*** Study material ***

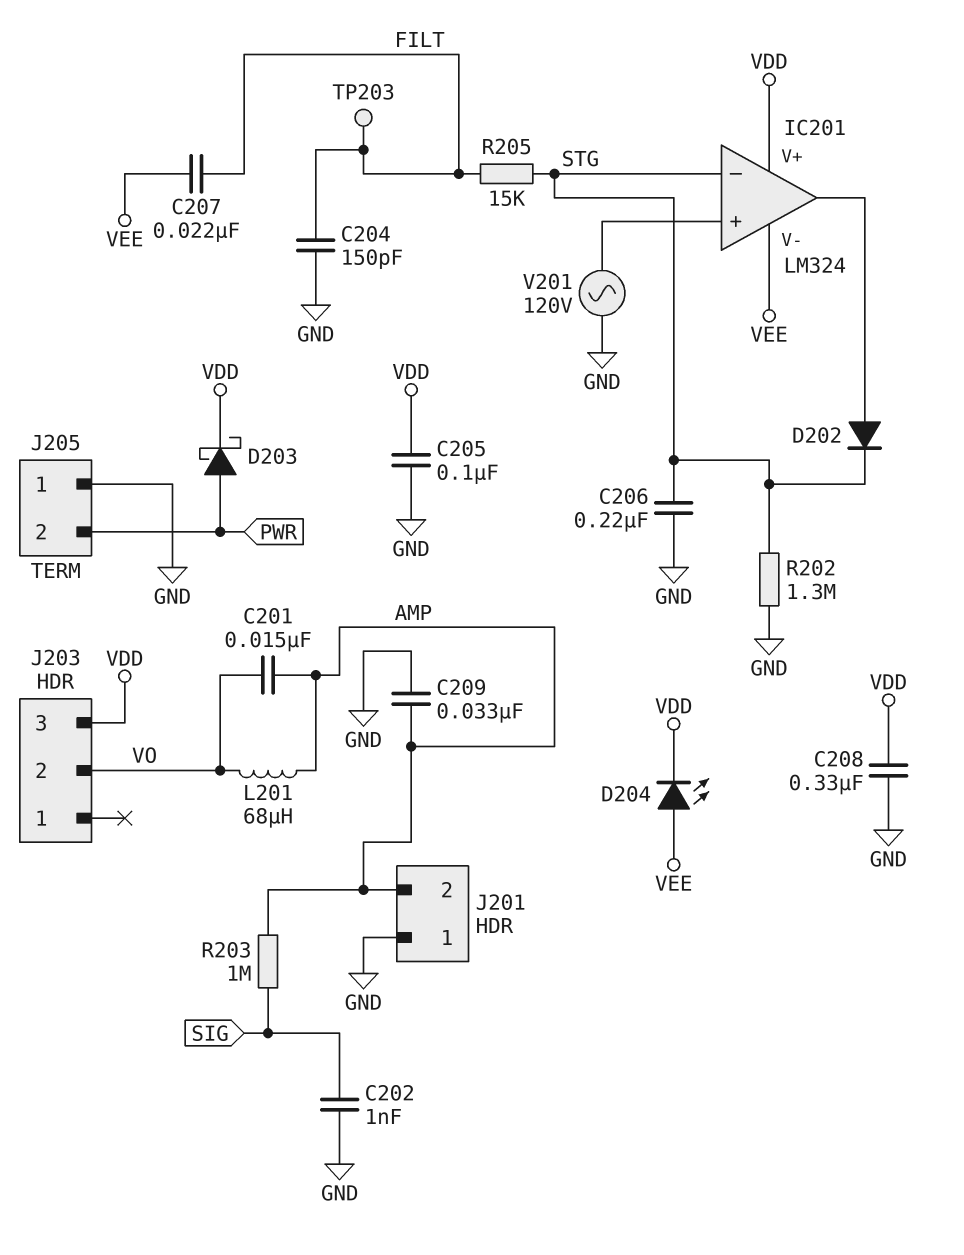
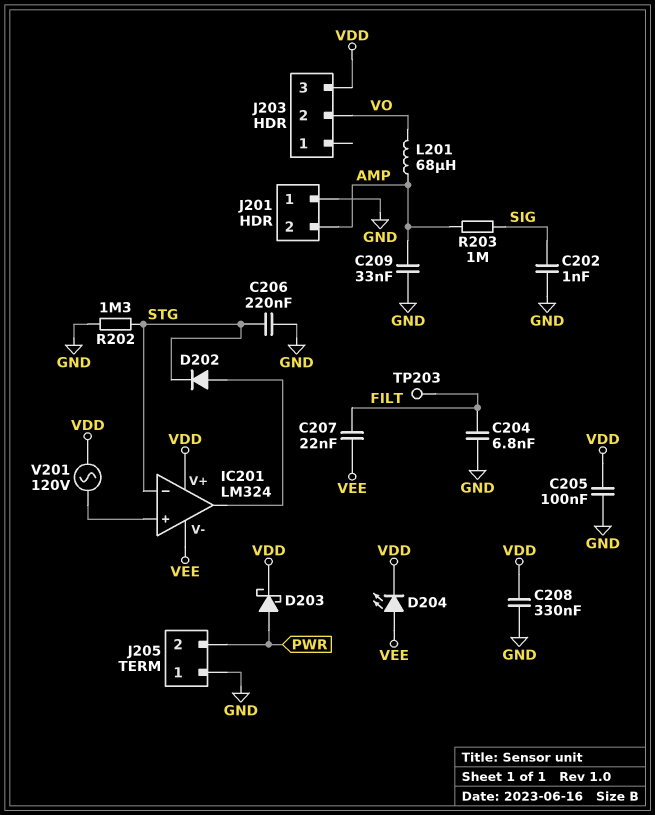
C201: 15nF (AMP, VO) -> none
C204: 150pF (FILT, GND) -> 6.8nF (FILT, GND)
R205: 15k (FILT, STG) -> none
V201: AC 120V (GND, IC201/in+) -> AC 120V (IC201/in+, VDD)

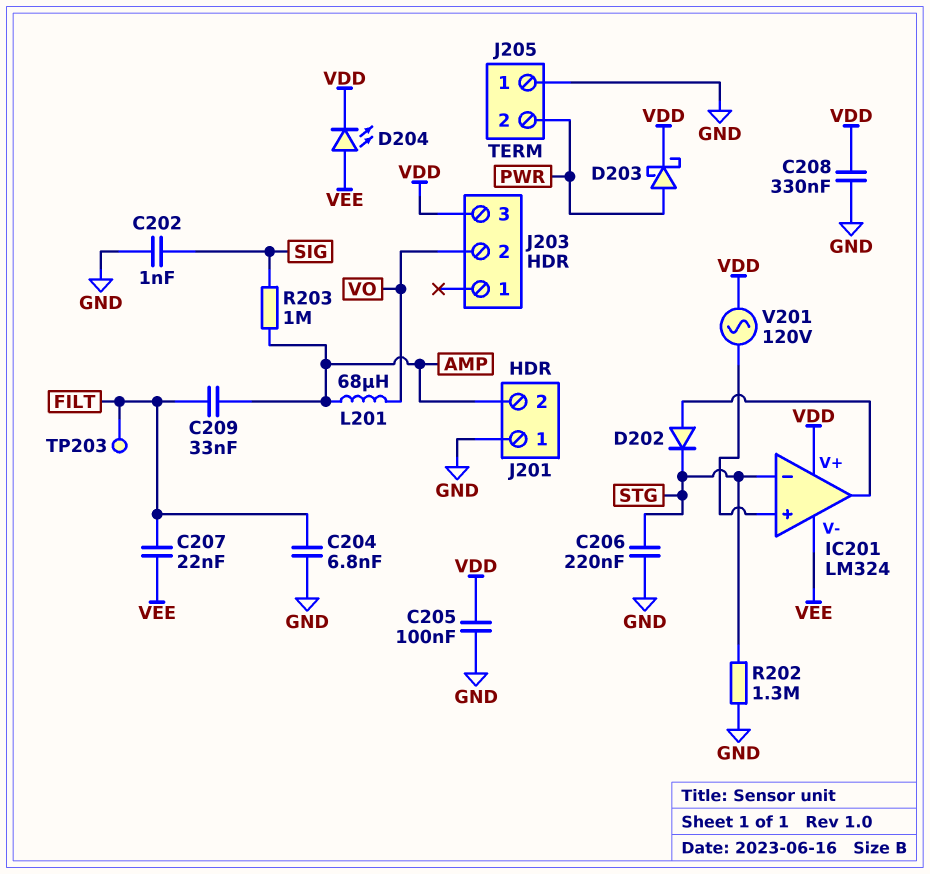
C209: 33nF (AMP, GND) -> 33nF (AMP, FILT)

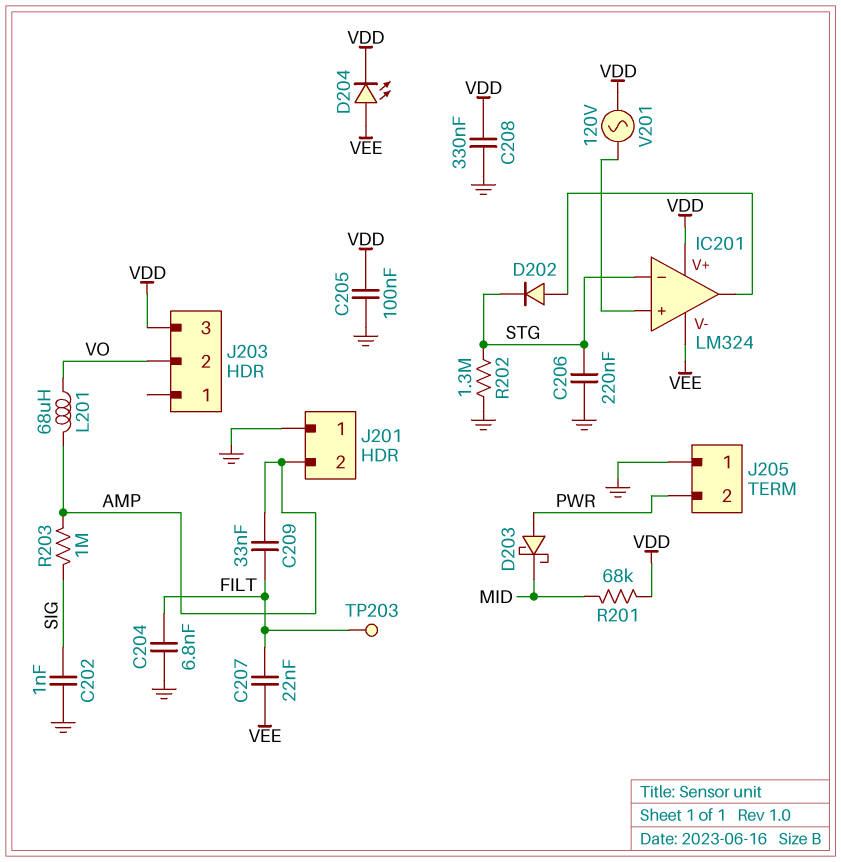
D203: schottky (A PWR, K VDD) -> schottky (A PWR, K MID)
R201: none -> 68k (MID, VDD)

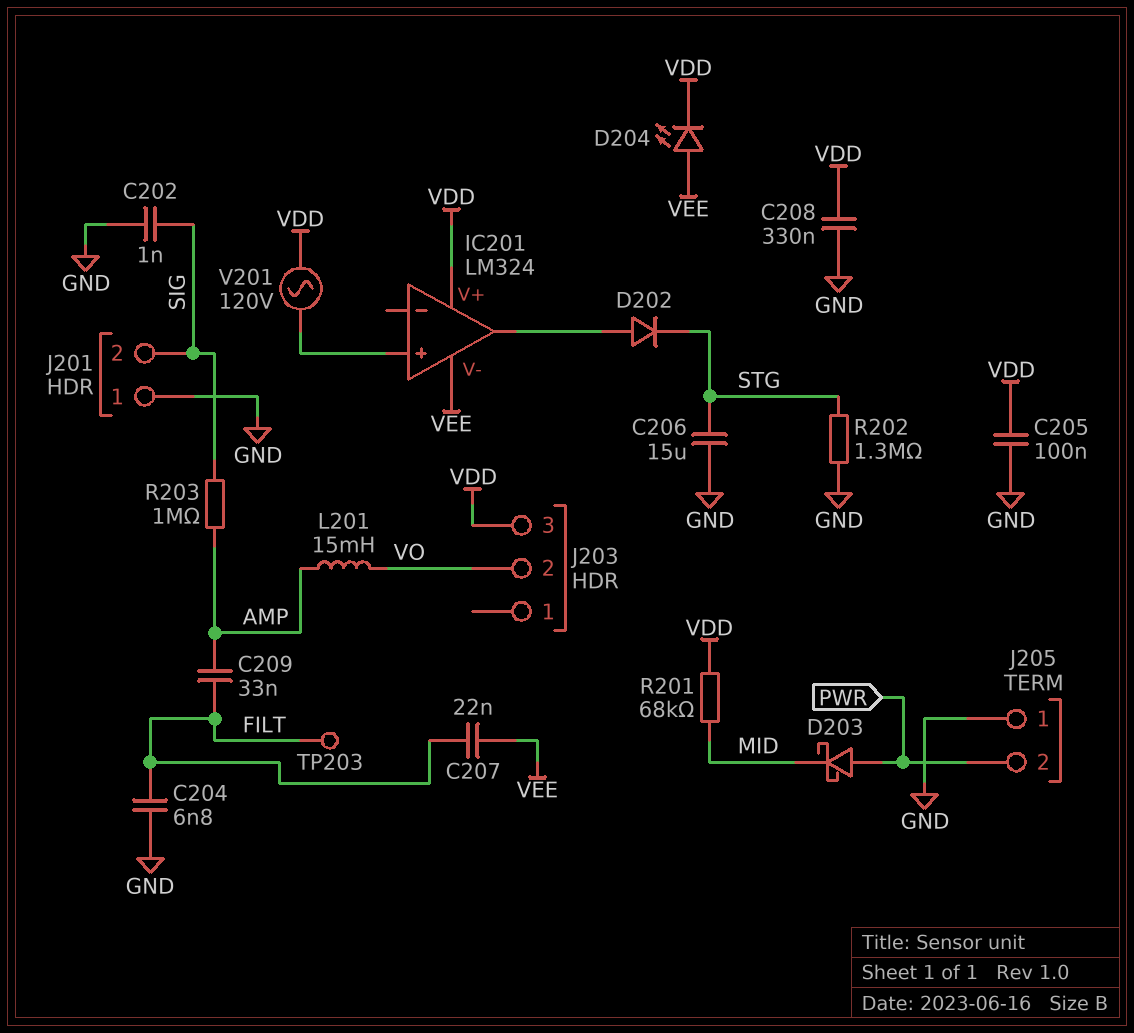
C206: 220nF (GND, STG) -> 15uF (GND, STG)
IC201 pin in-: STG -> none
J201 pin 2: AMP -> SIG
L201: 68uH (AMP, VO) -> 15mH (AMP, VO)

***

* _Action item_:
List each line of the entries that holds the string "FILT".

* _Task output_:
C204: 150pF (FILT, GND) -> 6.8nF (FILT, GND)
R205: 15k (FILT, STG) -> none
C209: 33nF (AMP, GND) -> 33nF (AMP, FILT)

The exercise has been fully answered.